(Supplied records):

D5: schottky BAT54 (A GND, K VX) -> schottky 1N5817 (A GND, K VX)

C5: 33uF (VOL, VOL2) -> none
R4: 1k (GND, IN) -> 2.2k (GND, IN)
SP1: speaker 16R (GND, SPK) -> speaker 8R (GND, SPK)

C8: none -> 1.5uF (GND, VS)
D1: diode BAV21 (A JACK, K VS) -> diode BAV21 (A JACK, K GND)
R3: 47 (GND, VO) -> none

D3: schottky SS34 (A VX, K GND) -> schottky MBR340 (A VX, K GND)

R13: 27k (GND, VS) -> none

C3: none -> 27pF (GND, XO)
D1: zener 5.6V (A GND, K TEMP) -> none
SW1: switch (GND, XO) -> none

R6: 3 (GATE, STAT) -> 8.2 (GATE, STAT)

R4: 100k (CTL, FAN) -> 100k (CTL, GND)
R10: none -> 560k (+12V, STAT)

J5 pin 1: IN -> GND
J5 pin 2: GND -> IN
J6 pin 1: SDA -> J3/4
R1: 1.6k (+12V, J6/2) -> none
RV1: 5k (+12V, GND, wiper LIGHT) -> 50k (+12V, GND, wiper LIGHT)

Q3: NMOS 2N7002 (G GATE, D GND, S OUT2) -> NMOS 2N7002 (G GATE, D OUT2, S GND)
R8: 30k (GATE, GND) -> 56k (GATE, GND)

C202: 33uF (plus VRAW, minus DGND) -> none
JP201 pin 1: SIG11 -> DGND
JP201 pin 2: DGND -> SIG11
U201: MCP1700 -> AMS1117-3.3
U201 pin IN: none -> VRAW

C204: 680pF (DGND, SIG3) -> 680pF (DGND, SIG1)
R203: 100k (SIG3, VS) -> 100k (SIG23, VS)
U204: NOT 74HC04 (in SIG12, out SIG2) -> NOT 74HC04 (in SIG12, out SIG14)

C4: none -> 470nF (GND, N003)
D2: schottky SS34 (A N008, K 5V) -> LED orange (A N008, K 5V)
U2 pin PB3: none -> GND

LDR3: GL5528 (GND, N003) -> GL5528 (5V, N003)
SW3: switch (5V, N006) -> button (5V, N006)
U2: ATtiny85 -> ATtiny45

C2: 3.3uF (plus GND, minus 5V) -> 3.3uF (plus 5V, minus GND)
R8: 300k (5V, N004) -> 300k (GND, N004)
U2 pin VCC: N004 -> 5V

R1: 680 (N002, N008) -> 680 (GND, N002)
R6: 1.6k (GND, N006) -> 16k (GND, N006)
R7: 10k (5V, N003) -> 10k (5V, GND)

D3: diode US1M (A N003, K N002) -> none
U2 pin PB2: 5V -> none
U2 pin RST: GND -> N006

(Instructions for the task): Of the entries above, transcribe exactly those lines that fall between the line containing "SW1: switch (GND, XO) -> none" and the line containing "R1: 1.6k (+12V, J6/2) -> none", together with those two lines.

(Result of this task):
SW1: switch (GND, XO) -> none

R6: 3 (GATE, STAT) -> 8.2 (GATE, STAT)

R4: 100k (CTL, FAN) -> 100k (CTL, GND)
R10: none -> 560k (+12V, STAT)

J5 pin 1: IN -> GND
J5 pin 2: GND -> IN
J6 pin 1: SDA -> J3/4
R1: 1.6k (+12V, J6/2) -> none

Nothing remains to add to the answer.